#### Given records
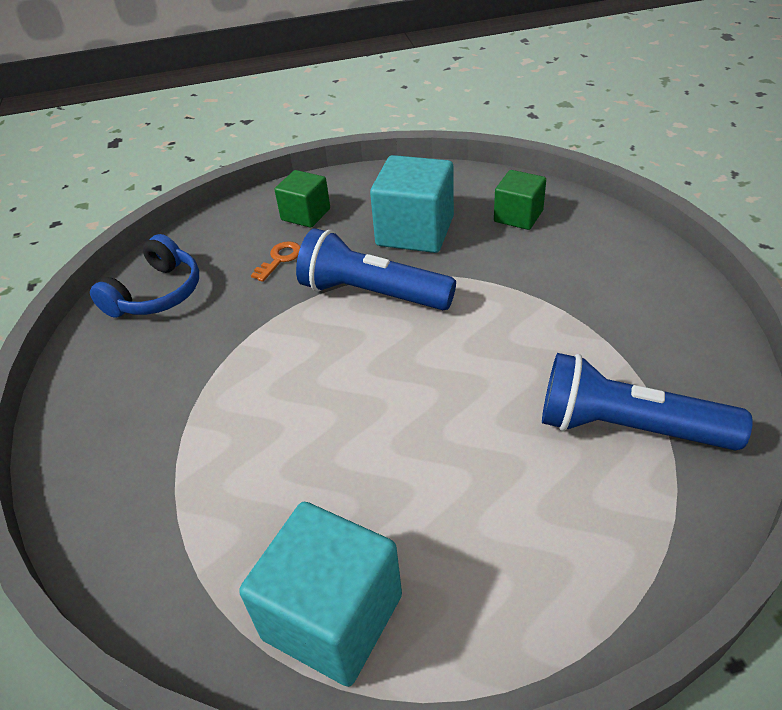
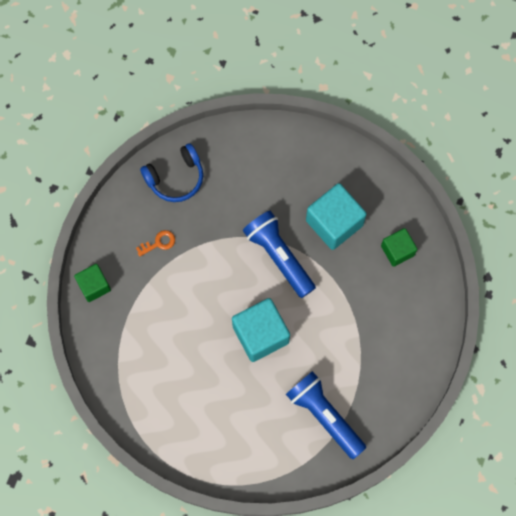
camera: 30 degrees right, 30 degrees up
(280, 259) = (250, 194): orange key -> orange key (159, 243)
(305, 214) = (287, 163): green cube -> green cube (94, 286)
(332, 617) = (155, 413): turquoise cube -> turquoise cube (260, 334)

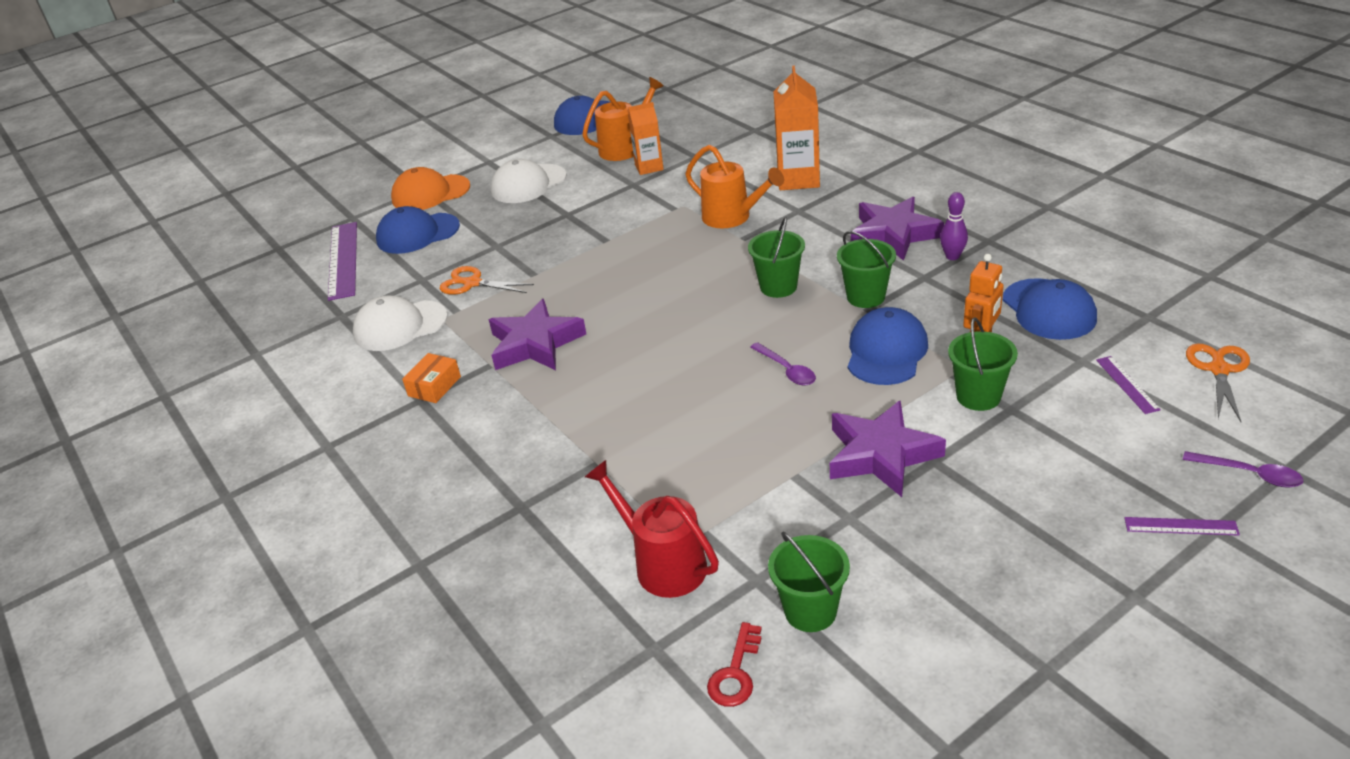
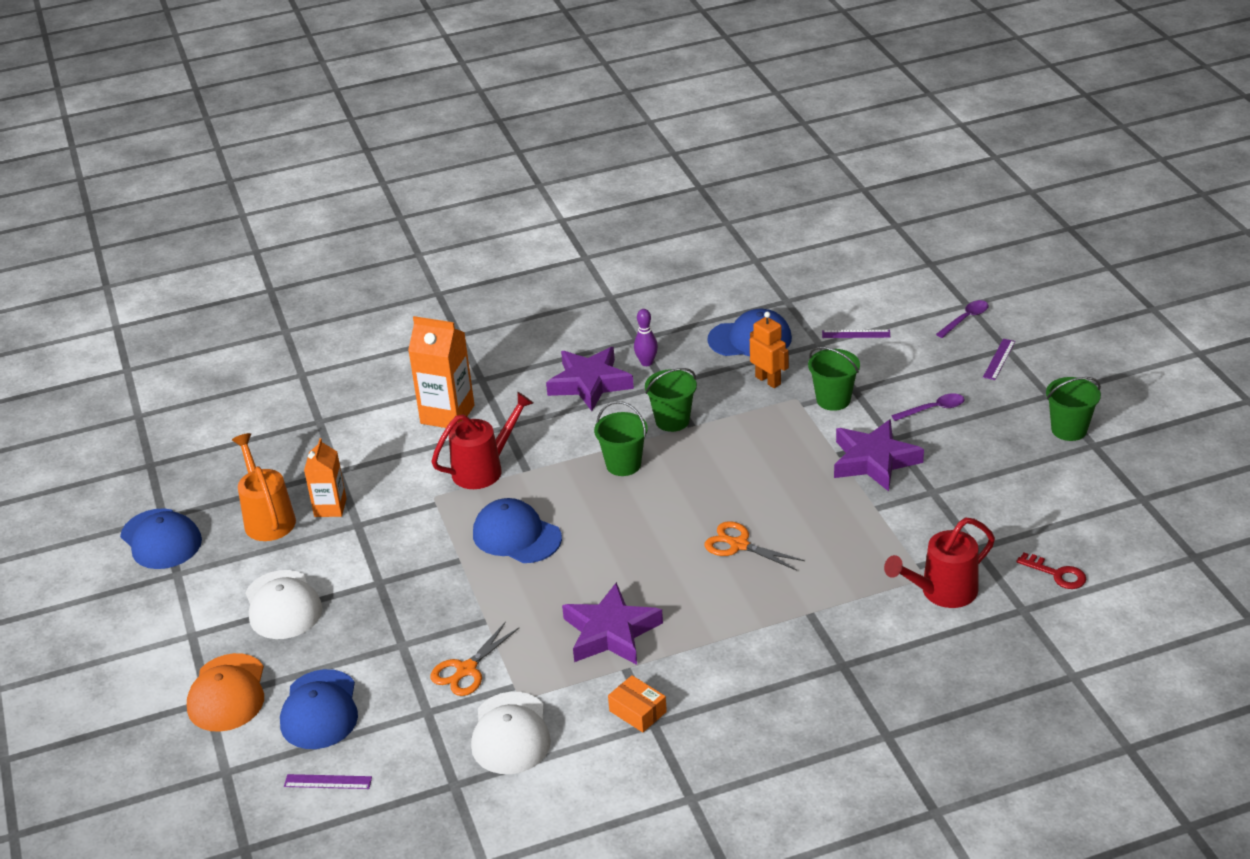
camera: 75 degrees left, 0 degrees up
(343, 260) = (328, 781): purple ruler -> purple ruler, size x0.48
(733, 218) = (484, 469): orange watering can -> red watering can
(787, 370) = (746, 485): purple spoon -> purple spoon (933, 409)
(810, 611) = (1014, 529): green bucket -> green bucket (1069, 430)
(886, 352) = (754, 428): blue cap -> blue cap (516, 536)
(1218, 369) = (861, 294): orange scissors -> orange scissors (738, 545)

#### Exercise goal
Extract all lines from the data in which "green" is found.

#### Answer section
(305, 214) = (287, 163): green cube -> green cube (94, 286)
(810, 611) = (1014, 529): green bucket -> green bucket (1069, 430)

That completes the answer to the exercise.